§ Required work: Repeat each of these records exactly.

===== Given information =====

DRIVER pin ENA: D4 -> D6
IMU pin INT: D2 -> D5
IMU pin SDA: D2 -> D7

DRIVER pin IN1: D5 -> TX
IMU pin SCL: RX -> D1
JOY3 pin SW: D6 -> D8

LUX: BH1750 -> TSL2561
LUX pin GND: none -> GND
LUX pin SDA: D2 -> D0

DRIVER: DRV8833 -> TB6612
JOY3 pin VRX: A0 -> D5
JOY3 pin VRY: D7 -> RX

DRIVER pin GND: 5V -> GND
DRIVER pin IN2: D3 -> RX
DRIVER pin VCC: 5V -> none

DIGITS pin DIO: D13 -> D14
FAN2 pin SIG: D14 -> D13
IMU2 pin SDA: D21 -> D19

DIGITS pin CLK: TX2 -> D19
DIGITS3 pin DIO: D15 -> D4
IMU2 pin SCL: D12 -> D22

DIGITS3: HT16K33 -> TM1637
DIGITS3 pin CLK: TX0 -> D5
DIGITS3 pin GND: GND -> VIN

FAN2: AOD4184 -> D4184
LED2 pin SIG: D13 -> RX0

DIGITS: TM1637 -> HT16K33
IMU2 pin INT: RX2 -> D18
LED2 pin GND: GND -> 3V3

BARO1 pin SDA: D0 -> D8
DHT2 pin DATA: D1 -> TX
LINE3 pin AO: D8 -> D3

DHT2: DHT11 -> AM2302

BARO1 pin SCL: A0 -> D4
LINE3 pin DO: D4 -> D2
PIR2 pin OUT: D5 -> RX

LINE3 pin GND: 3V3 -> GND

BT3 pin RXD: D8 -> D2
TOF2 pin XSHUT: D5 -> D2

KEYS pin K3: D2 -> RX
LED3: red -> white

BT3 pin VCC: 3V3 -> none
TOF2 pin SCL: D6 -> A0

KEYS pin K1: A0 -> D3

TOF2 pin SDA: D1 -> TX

=====

§ Answer space:
DRIVER pin ENA: D4 -> D6
IMU pin INT: D2 -> D5
IMU pin SDA: D2 -> D7

DRIVER pin IN1: D5 -> TX
IMU pin SCL: RX -> D1
JOY3 pin SW: D6 -> D8

LUX: BH1750 -> TSL2561
LUX pin GND: none -> GND
LUX pin SDA: D2 -> D0

DRIVER: DRV8833 -> TB6612
JOY3 pin VRX: A0 -> D5
JOY3 pin VRY: D7 -> RX

DRIVER pin GND: 5V -> GND
DRIVER pin IN2: D3 -> RX
DRIVER pin VCC: 5V -> none

DIGITS pin DIO: D13 -> D14
FAN2 pin SIG: D14 -> D13
IMU2 pin SDA: D21 -> D19

DIGITS pin CLK: TX2 -> D19
DIGITS3 pin DIO: D15 -> D4
IMU2 pin SCL: D12 -> D22

DIGITS3: HT16K33 -> TM1637
DIGITS3 pin CLK: TX0 -> D5
DIGITS3 pin GND: GND -> VIN

FAN2: AOD4184 -> D4184
LED2 pin SIG: D13 -> RX0

DIGITS: TM1637 -> HT16K33
IMU2 pin INT: RX2 -> D18
LED2 pin GND: GND -> 3V3

BARO1 pin SDA: D0 -> D8
DHT2 pin DATA: D1 -> TX
LINE3 pin AO: D8 -> D3

DHT2: DHT11 -> AM2302

BARO1 pin SCL: A0 -> D4
LINE3 pin DO: D4 -> D2
PIR2 pin OUT: D5 -> RX

LINE3 pin GND: 3V3 -> GND

BT3 pin RXD: D8 -> D2
TOF2 pin XSHUT: D5 -> D2

KEYS pin K3: D2 -> RX
LED3: red -> white

BT3 pin VCC: 3V3 -> none
TOF2 pin SCL: D6 -> A0

KEYS pin K1: A0 -> D3

TOF2 pin SDA: D1 -> TX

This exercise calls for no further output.